- **What you have to do**:
Please restate the listing that follows without changing anything.

================

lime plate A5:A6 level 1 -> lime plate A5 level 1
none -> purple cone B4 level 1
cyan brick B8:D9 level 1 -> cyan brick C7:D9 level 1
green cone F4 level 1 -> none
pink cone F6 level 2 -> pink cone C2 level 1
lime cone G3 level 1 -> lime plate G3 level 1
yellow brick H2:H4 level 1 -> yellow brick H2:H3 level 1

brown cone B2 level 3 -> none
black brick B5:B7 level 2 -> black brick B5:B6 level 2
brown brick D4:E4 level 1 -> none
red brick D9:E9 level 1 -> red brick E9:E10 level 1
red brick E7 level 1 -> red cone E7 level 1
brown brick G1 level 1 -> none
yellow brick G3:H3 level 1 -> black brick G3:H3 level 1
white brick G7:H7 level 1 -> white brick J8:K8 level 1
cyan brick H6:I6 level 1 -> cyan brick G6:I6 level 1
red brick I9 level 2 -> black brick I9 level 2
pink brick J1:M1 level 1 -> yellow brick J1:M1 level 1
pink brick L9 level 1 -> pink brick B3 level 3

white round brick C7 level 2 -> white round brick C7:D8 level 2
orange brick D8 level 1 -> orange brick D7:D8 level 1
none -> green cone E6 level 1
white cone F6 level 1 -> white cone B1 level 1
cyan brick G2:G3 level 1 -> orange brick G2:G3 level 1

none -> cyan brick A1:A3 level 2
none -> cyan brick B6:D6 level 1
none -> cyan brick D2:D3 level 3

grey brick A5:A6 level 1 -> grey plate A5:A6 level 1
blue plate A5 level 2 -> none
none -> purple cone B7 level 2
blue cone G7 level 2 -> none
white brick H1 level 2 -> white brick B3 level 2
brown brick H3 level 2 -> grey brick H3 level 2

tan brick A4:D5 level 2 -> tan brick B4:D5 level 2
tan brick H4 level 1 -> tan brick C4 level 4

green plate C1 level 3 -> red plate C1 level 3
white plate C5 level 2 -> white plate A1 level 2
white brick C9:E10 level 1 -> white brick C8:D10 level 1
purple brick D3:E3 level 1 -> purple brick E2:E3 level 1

================

- **Answer space**:
lime plate A5:A6 level 1 -> lime plate A5 level 1
none -> purple cone B4 level 1
cyan brick B8:D9 level 1 -> cyan brick C7:D9 level 1
green cone F4 level 1 -> none
pink cone F6 level 2 -> pink cone C2 level 1
lime cone G3 level 1 -> lime plate G3 level 1
yellow brick H2:H4 level 1 -> yellow brick H2:H3 level 1

brown cone B2 level 3 -> none
black brick B5:B7 level 2 -> black brick B5:B6 level 2
brown brick D4:E4 level 1 -> none
red brick D9:E9 level 1 -> red brick E9:E10 level 1
red brick E7 level 1 -> red cone E7 level 1
brown brick G1 level 1 -> none
yellow brick G3:H3 level 1 -> black brick G3:H3 level 1
white brick G7:H7 level 1 -> white brick J8:K8 level 1
cyan brick H6:I6 level 1 -> cyan brick G6:I6 level 1
red brick I9 level 2 -> black brick I9 level 2
pink brick J1:M1 level 1 -> yellow brick J1:M1 level 1
pink brick L9 level 1 -> pink brick B3 level 3

white round brick C7 level 2 -> white round brick C7:D8 level 2
orange brick D8 level 1 -> orange brick D7:D8 level 1
none -> green cone E6 level 1
white cone F6 level 1 -> white cone B1 level 1
cyan brick G2:G3 level 1 -> orange brick G2:G3 level 1

none -> cyan brick A1:A3 level 2
none -> cyan brick B6:D6 level 1
none -> cyan brick D2:D3 level 3

grey brick A5:A6 level 1 -> grey plate A5:A6 level 1
blue plate A5 level 2 -> none
none -> purple cone B7 level 2
blue cone G7 level 2 -> none
white brick H1 level 2 -> white brick B3 level 2
brown brick H3 level 2 -> grey brick H3 level 2

tan brick A4:D5 level 2 -> tan brick B4:D5 level 2
tan brick H4 level 1 -> tan brick C4 level 4

green plate C1 level 3 -> red plate C1 level 3
white plate C5 level 2 -> white plate A1 level 2
white brick C9:E10 level 1 -> white brick C8:D10 level 1
purple brick D3:E3 level 1 -> purple brick E2:E3 level 1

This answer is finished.